◆ **Frame-by-frame shape edits**:

- - - - -

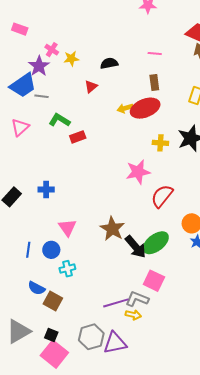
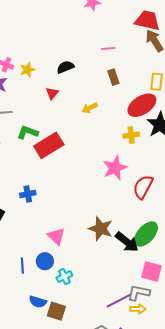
red ellipse: (145, 108) -> (142, 105), moved
red rectangle: (78, 137) -> (49, 145), size x1.8
blue cross: (46, 190) -> (28, 194), moved

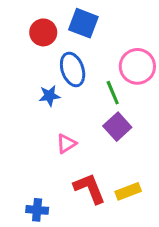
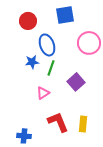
blue square: (83, 23) -> (65, 15), moved, turned -30
green line: (113, 93) -> (51, 68), moved, turned 42
yellow rectangle: (128, 191) -> (83, 124), turned -63

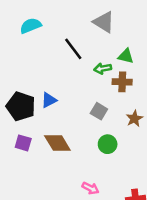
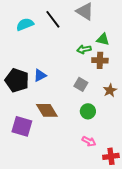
cyan semicircle: (31, 26) -> (25, 24), moved
black line: (73, 49) -> (53, 19), moved
purple square: (23, 143) -> (22, 126), moved, size x1.5
pink arrow: (90, 188) -> (89, 141), moved

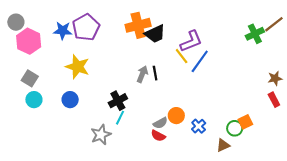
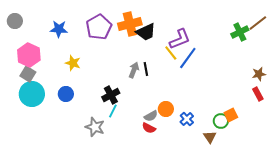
purple pentagon: (86, 27) -> (99, 27), moved
pink hexagon: (29, 41) -> (29, 55), moved
yellow star: (78, 67) -> (73, 63), size x0.7
cyan circle: (34, 100) -> (32, 94), size x1.6
gray star: (101, 135) -> (95, 127), turned -30
brown triangle: (223, 145) -> (210, 137), turned -40

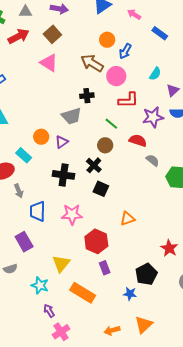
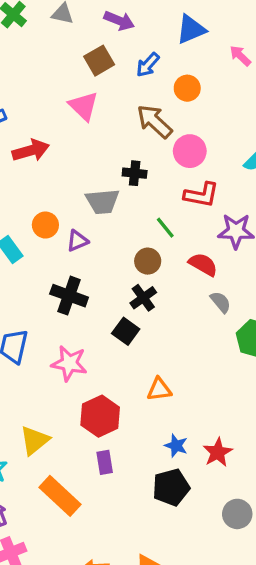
red arrow: (19, 36) -> (31, 150), moved
blue arrow: (125, 51) -> (148, 65), moved
black cross: (94, 165) -> (143, 298), moved
blue star: (130, 294) -> (176, 446), moved

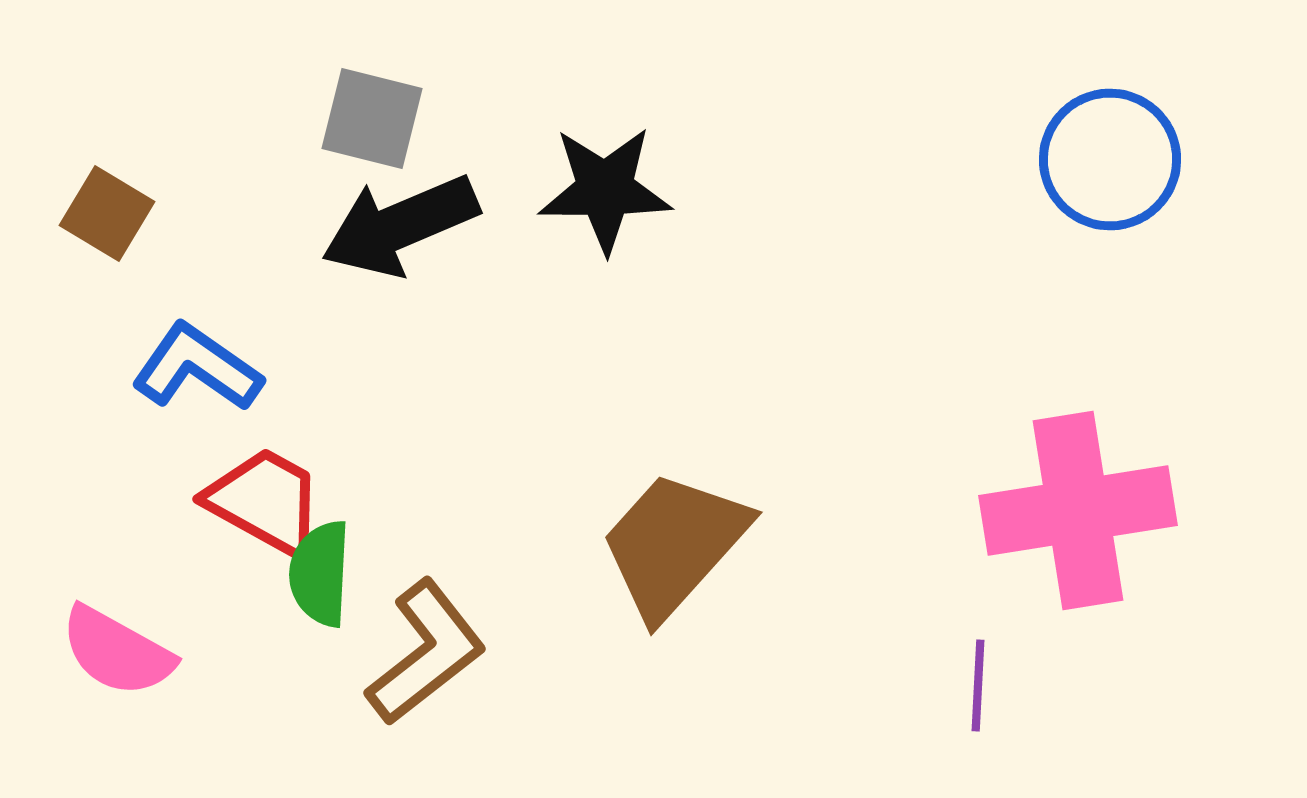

- - - - -

◆ **ASSIGNMENT**: Exactly the lines from the one with "gray star: (101, 135)" through the end of the records are to be repeated, both ends included, and pictures are to be omitted.

◆ **OUTPUT**:
gray star: (101, 135) -> (95, 127), turned -30
brown triangle: (223, 145) -> (210, 137), turned -40

red arrow: (19, 36) -> (31, 150), moved
blue arrow: (125, 51) -> (148, 65), moved
black cross: (94, 165) -> (143, 298), moved
blue star: (130, 294) -> (176, 446), moved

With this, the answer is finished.